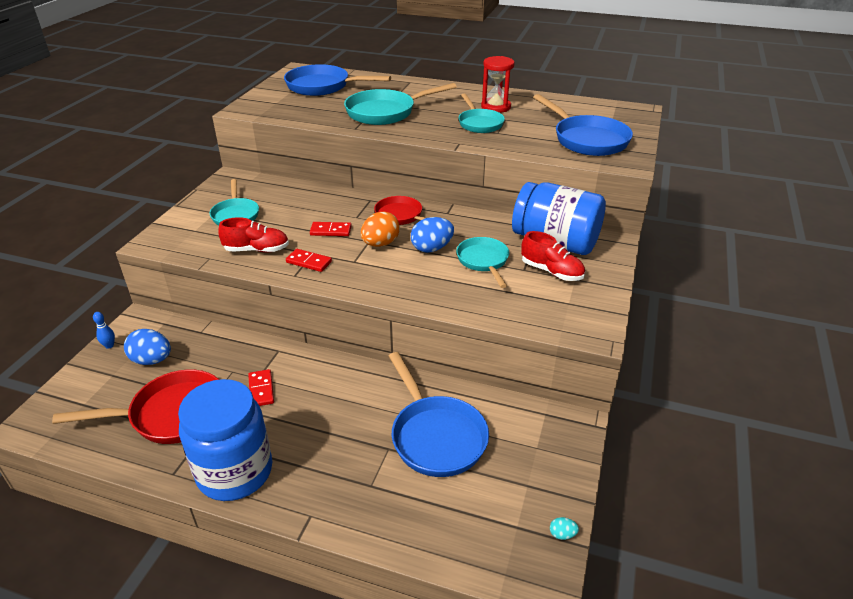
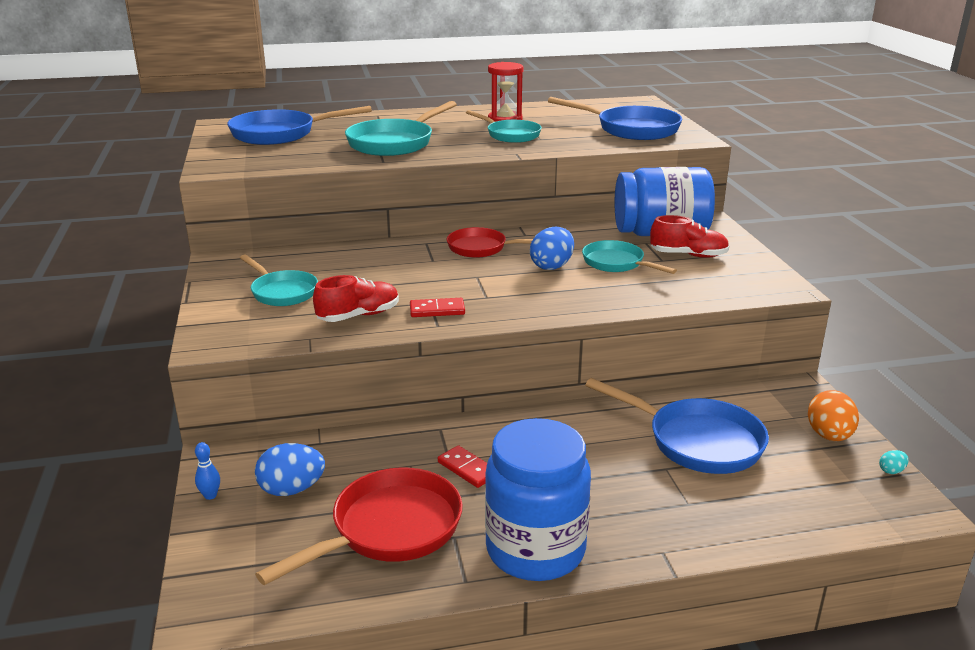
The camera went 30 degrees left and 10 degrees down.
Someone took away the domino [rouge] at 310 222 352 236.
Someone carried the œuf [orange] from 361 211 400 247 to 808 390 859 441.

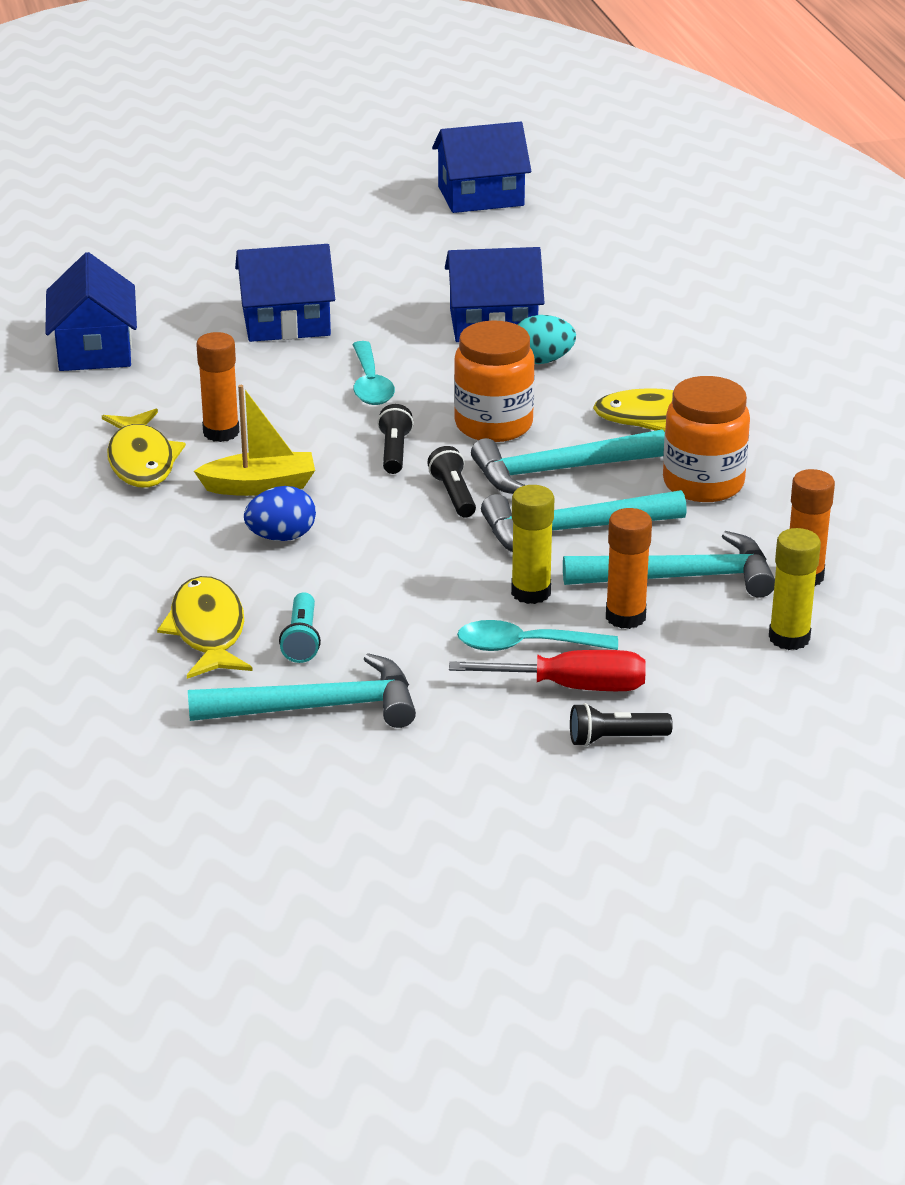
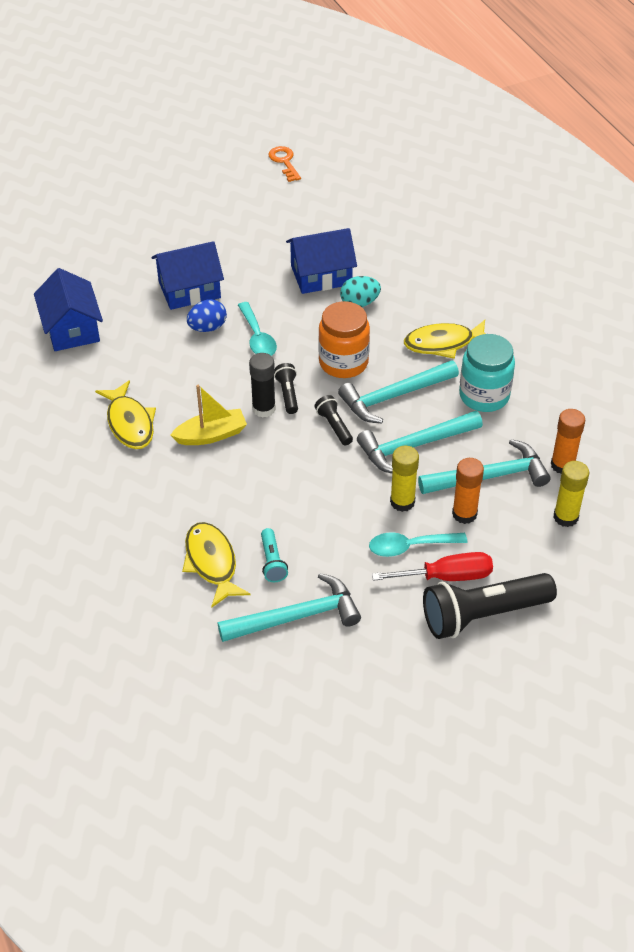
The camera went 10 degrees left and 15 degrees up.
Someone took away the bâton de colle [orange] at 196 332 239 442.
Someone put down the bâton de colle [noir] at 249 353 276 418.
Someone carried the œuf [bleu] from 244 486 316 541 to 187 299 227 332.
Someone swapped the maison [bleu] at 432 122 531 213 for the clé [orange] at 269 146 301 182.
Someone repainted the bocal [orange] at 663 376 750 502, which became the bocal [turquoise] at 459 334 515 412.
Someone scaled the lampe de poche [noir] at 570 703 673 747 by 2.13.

+---+

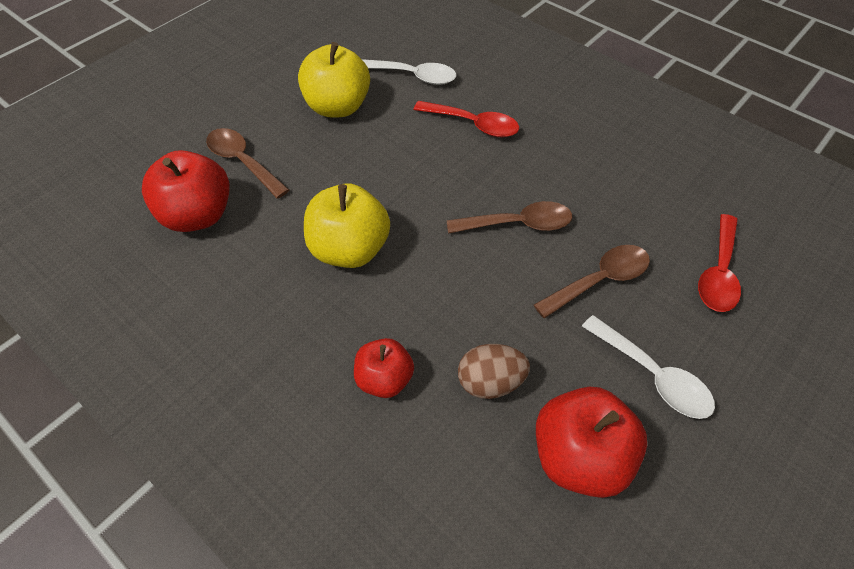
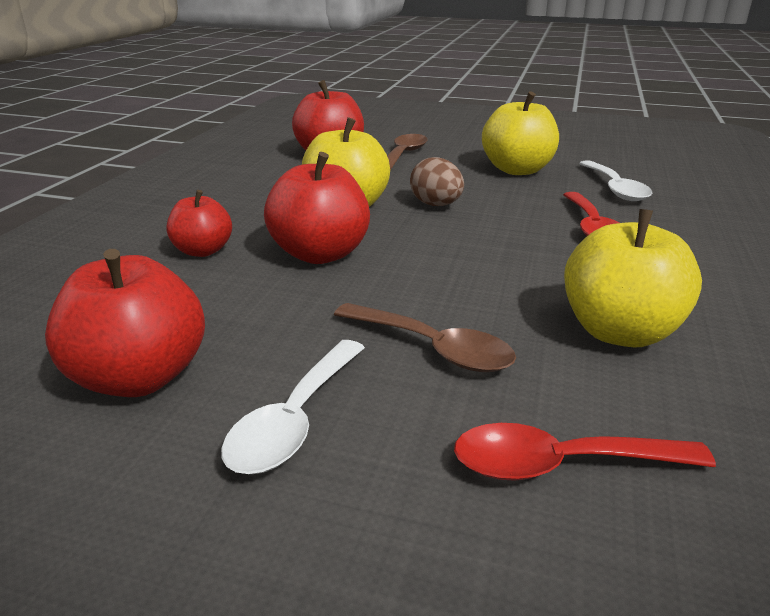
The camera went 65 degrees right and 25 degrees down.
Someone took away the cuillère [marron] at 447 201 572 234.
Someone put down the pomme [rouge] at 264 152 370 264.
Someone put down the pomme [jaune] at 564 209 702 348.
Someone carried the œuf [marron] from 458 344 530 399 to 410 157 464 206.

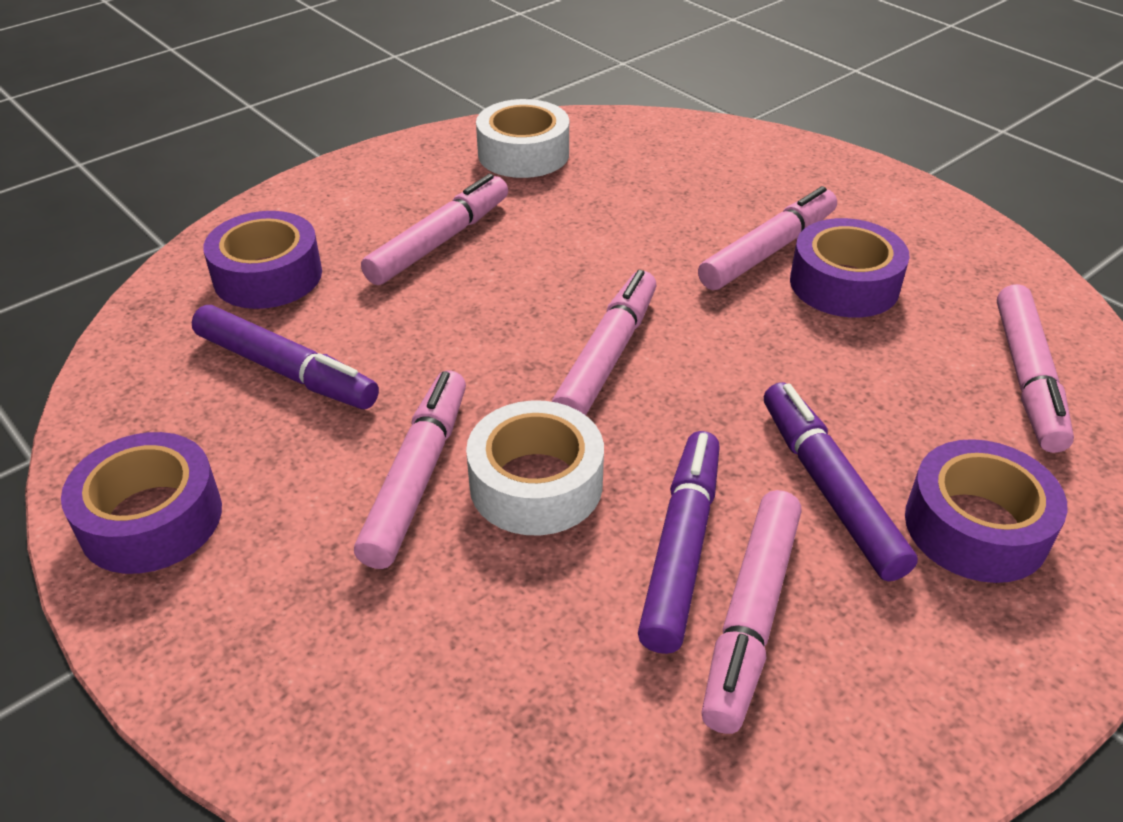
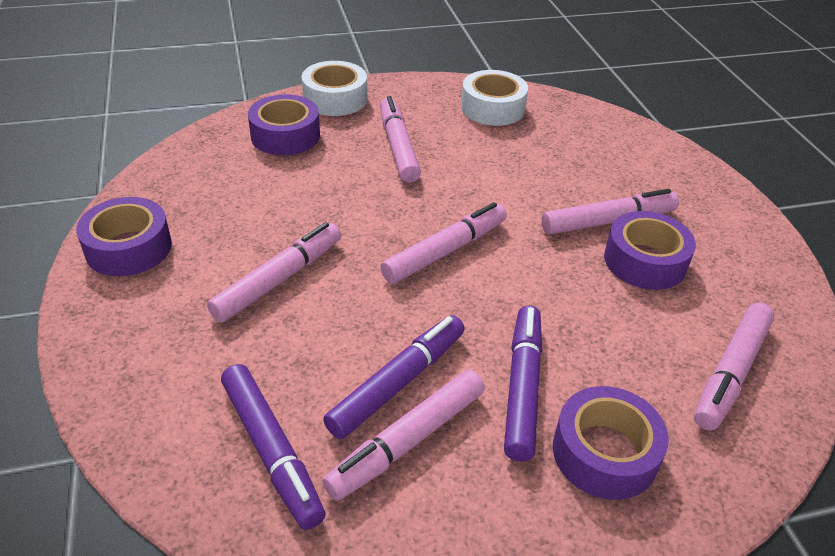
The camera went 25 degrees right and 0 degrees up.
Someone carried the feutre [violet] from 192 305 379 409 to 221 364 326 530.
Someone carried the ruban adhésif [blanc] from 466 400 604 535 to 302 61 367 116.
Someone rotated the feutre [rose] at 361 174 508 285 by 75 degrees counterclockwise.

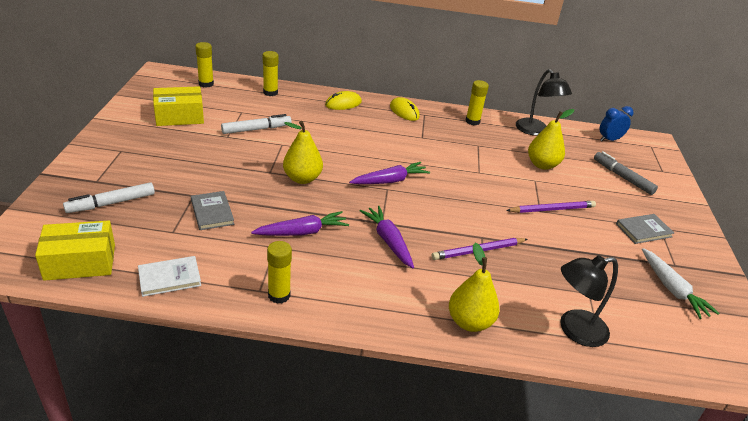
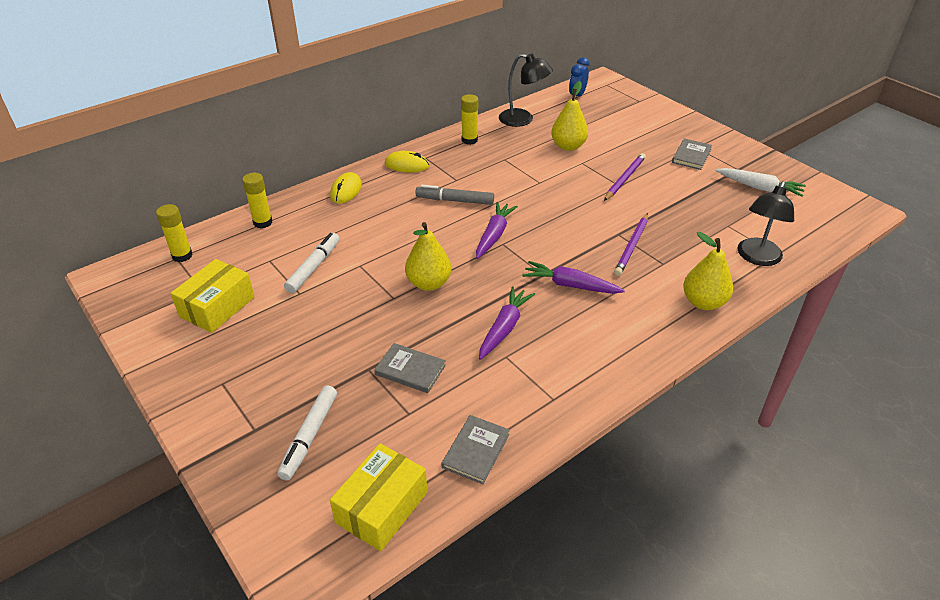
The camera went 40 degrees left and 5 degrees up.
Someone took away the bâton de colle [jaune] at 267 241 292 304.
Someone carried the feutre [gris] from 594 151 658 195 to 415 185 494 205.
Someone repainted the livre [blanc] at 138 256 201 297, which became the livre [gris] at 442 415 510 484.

+---+

The output should be exactly the lines above from the line containing "The camera went 30" to the line containing "Someone took away the domino", inclusive, with no other lines.

### Reply
The camera went 30 degrees left and 10 degrees down.
Someone took away the domino [rouge] at 310 222 352 236.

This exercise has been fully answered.